──────── Supplied data ────────
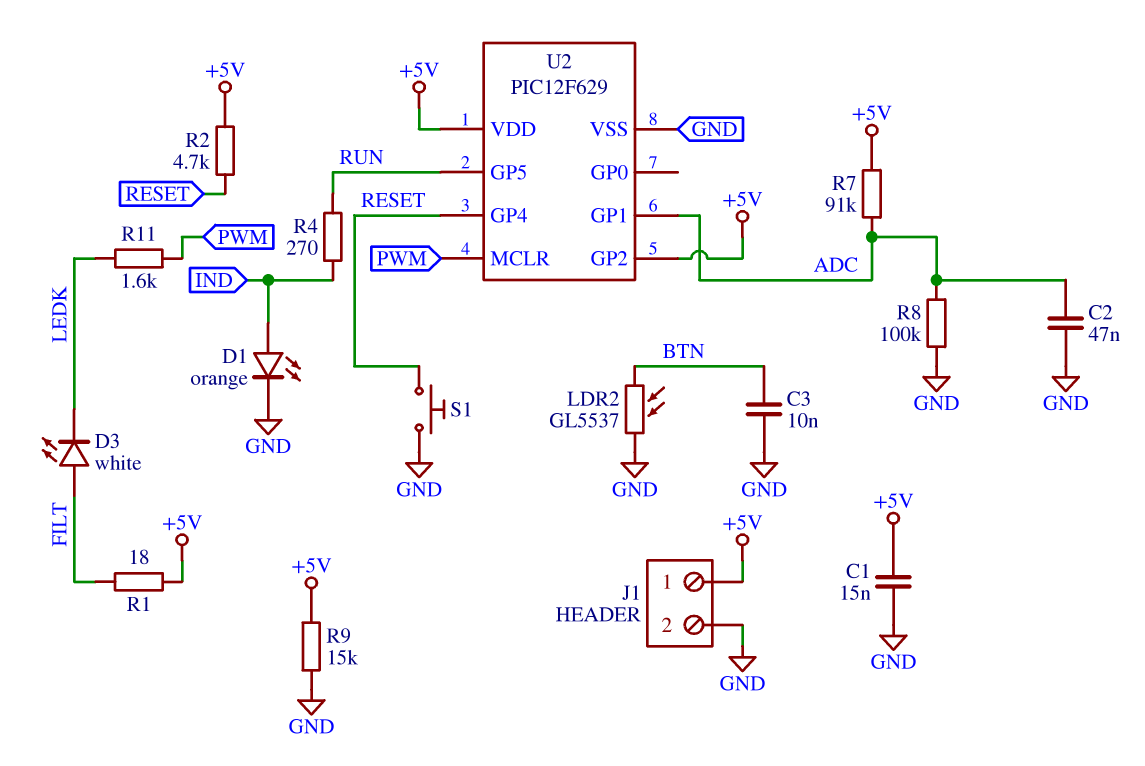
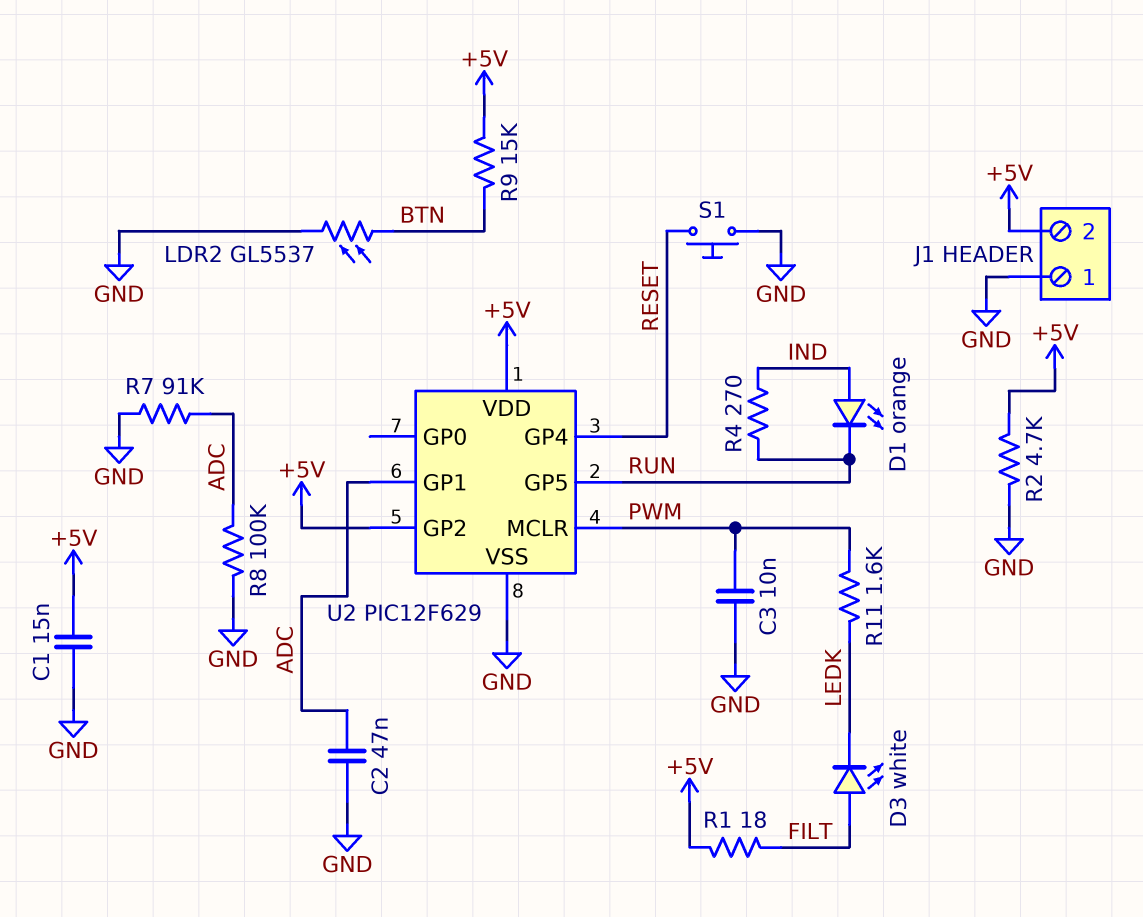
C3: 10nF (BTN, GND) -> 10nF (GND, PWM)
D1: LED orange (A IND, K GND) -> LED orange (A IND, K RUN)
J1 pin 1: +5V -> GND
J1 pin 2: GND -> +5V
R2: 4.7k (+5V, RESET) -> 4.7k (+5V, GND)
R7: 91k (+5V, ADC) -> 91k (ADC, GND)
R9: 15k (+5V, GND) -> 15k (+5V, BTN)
────────
──────── Supplied data ────────
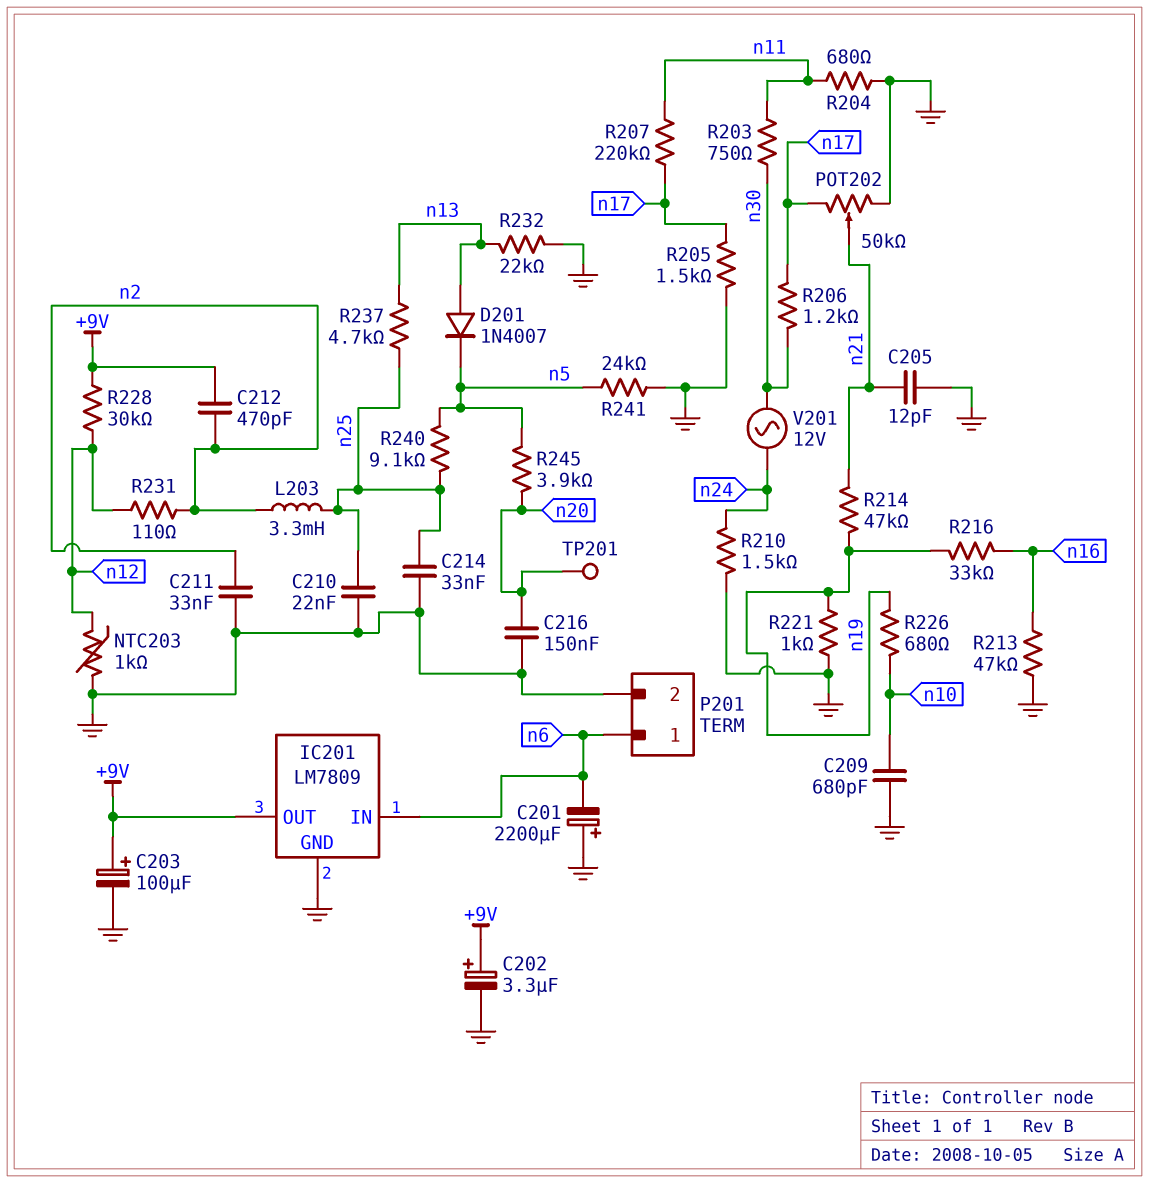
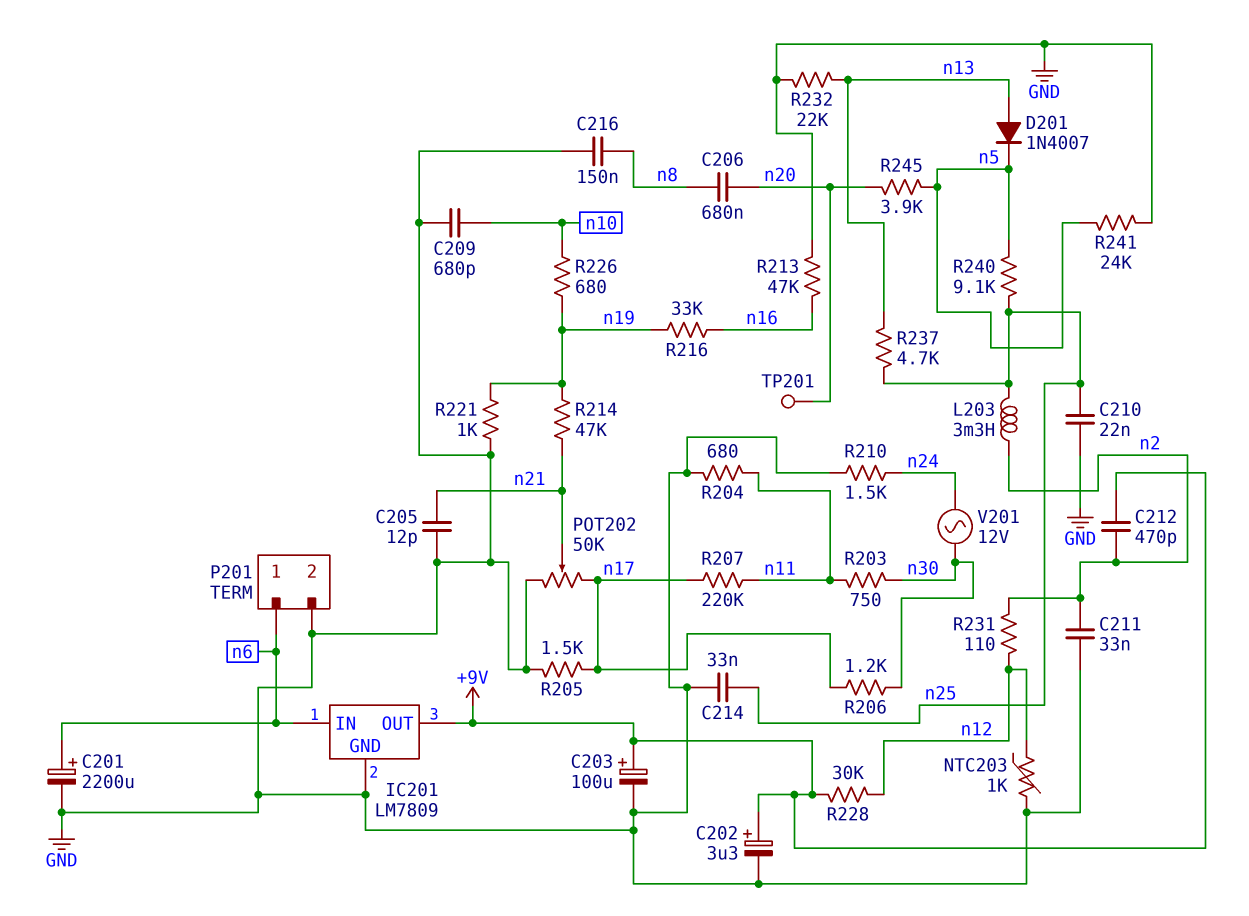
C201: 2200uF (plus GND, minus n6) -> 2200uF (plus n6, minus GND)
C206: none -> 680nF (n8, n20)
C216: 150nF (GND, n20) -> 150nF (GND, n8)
────────
──────── Supplied data ────────
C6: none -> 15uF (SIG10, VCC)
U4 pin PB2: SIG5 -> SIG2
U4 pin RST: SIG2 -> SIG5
────────
## Required action
Word for word, restate the lines of the listing above starting at the line with "C3: 10nF (BTN, GND) -> 10nF (GND, PWM)" and ending at the line with "R9: 15k (+5V, GND) -> 15k (+5V, BTN)", and nothing outside them.

## Solution to this task
C3: 10nF (BTN, GND) -> 10nF (GND, PWM)
D1: LED orange (A IND, K GND) -> LED orange (A IND, K RUN)
J1 pin 1: +5V -> GND
J1 pin 2: GND -> +5V
R2: 4.7k (+5V, RESET) -> 4.7k (+5V, GND)
R7: 91k (+5V, ADC) -> 91k (ADC, GND)
R9: 15k (+5V, GND) -> 15k (+5V, BTN)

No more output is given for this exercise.